[DATA SHOWN]:
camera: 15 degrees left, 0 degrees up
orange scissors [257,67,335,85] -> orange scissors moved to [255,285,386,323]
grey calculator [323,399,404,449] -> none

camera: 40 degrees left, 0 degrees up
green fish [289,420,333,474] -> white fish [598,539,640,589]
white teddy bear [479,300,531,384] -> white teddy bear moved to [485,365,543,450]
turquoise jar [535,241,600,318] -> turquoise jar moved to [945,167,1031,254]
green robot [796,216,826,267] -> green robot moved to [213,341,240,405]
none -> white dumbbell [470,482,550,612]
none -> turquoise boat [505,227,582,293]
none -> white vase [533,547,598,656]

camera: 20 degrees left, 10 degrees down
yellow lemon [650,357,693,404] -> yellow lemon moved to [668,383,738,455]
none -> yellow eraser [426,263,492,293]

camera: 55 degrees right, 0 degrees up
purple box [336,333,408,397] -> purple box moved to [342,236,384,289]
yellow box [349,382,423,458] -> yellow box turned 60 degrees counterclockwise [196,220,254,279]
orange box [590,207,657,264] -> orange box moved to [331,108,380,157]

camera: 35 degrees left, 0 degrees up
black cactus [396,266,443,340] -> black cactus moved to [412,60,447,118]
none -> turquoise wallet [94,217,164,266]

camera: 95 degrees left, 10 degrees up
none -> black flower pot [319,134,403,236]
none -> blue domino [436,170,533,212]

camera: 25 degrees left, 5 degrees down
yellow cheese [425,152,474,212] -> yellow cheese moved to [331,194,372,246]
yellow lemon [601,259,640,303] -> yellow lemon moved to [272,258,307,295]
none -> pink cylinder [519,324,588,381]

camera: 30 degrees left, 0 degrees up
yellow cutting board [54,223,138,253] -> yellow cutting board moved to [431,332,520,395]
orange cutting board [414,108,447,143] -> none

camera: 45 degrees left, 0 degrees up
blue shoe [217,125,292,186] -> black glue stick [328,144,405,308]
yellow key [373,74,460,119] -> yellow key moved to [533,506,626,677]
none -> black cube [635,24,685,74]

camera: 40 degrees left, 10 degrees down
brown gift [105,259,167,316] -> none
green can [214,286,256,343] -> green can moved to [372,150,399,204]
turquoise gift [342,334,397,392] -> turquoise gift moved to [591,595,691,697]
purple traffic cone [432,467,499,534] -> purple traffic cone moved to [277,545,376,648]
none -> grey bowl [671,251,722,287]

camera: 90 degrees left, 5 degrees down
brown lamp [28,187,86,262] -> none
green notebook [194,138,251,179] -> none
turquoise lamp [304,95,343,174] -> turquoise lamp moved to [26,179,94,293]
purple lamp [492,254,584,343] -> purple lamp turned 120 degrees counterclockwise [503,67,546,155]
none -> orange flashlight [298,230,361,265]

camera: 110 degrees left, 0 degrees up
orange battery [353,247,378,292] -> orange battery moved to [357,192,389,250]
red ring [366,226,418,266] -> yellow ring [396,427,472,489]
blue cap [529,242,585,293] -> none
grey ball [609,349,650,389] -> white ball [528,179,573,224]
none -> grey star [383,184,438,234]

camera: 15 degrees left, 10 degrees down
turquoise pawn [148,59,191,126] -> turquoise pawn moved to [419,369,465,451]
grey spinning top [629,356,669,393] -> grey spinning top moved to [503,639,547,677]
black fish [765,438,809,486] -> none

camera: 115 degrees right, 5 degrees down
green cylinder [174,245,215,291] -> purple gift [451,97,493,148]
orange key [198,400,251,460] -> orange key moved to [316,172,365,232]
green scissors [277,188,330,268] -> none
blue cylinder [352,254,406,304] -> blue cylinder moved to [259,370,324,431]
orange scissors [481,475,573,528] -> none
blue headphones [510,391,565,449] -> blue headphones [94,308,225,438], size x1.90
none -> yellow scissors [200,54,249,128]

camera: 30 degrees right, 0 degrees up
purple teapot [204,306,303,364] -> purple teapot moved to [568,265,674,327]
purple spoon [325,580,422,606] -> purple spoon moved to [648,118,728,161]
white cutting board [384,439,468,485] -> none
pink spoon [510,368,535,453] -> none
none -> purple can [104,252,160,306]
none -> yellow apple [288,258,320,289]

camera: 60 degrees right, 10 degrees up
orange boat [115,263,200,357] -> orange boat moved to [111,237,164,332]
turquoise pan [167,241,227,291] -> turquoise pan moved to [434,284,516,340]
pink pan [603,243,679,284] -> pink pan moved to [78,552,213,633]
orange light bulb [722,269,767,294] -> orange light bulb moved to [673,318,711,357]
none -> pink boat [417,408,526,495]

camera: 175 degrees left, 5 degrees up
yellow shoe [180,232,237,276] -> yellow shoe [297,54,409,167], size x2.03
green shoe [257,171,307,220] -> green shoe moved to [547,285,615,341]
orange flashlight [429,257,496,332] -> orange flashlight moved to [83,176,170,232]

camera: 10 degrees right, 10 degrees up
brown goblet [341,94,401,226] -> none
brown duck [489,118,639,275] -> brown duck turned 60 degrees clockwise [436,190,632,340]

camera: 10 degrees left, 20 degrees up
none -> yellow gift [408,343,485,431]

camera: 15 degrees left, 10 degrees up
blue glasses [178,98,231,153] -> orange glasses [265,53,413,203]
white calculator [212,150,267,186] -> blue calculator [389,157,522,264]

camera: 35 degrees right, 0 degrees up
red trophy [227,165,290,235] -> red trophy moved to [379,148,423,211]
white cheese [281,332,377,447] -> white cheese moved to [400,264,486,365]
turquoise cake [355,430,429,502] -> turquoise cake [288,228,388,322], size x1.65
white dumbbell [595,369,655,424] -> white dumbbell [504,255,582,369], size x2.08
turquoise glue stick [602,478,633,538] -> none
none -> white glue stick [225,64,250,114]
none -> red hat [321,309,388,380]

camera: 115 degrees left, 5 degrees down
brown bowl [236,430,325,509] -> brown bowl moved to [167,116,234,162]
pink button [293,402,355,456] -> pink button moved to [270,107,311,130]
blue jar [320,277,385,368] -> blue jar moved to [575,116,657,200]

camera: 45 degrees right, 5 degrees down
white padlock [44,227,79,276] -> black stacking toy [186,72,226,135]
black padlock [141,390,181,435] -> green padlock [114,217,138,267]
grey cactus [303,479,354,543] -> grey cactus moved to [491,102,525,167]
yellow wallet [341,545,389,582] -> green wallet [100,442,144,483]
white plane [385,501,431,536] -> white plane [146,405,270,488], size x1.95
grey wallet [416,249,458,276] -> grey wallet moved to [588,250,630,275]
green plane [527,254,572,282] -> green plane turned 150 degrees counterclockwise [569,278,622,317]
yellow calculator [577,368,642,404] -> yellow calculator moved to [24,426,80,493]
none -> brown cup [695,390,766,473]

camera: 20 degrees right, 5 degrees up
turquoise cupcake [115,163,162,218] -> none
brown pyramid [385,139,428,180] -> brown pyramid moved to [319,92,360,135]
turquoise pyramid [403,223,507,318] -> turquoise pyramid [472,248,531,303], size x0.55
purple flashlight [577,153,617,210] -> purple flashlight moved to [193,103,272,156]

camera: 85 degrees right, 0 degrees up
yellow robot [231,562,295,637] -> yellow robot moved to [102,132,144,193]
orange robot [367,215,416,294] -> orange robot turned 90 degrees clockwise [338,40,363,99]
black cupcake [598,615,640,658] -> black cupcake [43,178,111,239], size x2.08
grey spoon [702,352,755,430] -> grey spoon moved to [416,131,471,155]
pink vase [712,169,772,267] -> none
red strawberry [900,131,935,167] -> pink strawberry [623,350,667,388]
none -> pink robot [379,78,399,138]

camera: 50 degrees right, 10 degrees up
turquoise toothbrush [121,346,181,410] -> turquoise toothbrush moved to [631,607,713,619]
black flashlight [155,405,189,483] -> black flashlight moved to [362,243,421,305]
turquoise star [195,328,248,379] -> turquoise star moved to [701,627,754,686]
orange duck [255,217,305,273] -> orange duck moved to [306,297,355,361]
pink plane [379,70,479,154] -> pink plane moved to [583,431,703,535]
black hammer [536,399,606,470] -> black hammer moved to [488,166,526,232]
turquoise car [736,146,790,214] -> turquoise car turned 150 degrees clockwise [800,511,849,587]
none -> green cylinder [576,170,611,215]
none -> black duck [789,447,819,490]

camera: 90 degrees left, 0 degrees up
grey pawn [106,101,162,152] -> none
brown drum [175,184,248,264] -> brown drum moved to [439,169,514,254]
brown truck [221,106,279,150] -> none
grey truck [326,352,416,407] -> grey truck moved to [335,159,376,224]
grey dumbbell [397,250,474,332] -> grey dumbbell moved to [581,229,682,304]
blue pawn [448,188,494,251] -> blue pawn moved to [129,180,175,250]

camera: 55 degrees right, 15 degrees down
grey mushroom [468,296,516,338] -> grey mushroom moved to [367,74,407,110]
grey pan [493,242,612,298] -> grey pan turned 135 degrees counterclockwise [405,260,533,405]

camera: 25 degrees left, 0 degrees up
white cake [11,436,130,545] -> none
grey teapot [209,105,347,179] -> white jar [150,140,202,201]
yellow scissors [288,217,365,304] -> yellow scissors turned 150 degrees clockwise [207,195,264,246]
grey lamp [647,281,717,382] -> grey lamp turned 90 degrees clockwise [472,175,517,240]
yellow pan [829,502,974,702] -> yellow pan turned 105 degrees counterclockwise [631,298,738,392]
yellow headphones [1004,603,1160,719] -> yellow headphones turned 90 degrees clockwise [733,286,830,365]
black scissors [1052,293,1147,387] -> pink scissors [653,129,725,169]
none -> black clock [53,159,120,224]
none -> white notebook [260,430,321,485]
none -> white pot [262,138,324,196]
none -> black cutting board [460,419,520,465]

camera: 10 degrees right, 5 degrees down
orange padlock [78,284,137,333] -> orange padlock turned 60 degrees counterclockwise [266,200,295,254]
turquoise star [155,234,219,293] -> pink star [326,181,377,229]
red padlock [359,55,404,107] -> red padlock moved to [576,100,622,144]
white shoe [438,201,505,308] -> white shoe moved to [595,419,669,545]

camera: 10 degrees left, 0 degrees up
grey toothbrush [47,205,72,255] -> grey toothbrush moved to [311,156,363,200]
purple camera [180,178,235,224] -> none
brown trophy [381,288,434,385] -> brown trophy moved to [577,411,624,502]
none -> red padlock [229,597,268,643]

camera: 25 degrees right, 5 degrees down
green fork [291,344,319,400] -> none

[EXERCISE]:
From the listing above, return the lines starting at the one with "black scissors [1052,293,1147,387]" and ending at the one with "camera: 25 degrees right, 5 degrees down", both kept, exactly as they appear and nothing more.

[PROBLEM SOLUTION]:
black scissors [1052,293,1147,387] -> pink scissors [653,129,725,169]
none -> black clock [53,159,120,224]
none -> white notebook [260,430,321,485]
none -> white pot [262,138,324,196]
none -> black cutting board [460,419,520,465]

camera: 10 degrees right, 5 degrees down
orange padlock [78,284,137,333] -> orange padlock turned 60 degrees counterclockwise [266,200,295,254]
turquoise star [155,234,219,293] -> pink star [326,181,377,229]
red padlock [359,55,404,107] -> red padlock moved to [576,100,622,144]
white shoe [438,201,505,308] -> white shoe moved to [595,419,669,545]

camera: 10 degrees left, 0 degrees up
grey toothbrush [47,205,72,255] -> grey toothbrush moved to [311,156,363,200]
purple camera [180,178,235,224] -> none
brown trophy [381,288,434,385] -> brown trophy moved to [577,411,624,502]
none -> red padlock [229,597,268,643]

camera: 25 degrees right, 5 degrees down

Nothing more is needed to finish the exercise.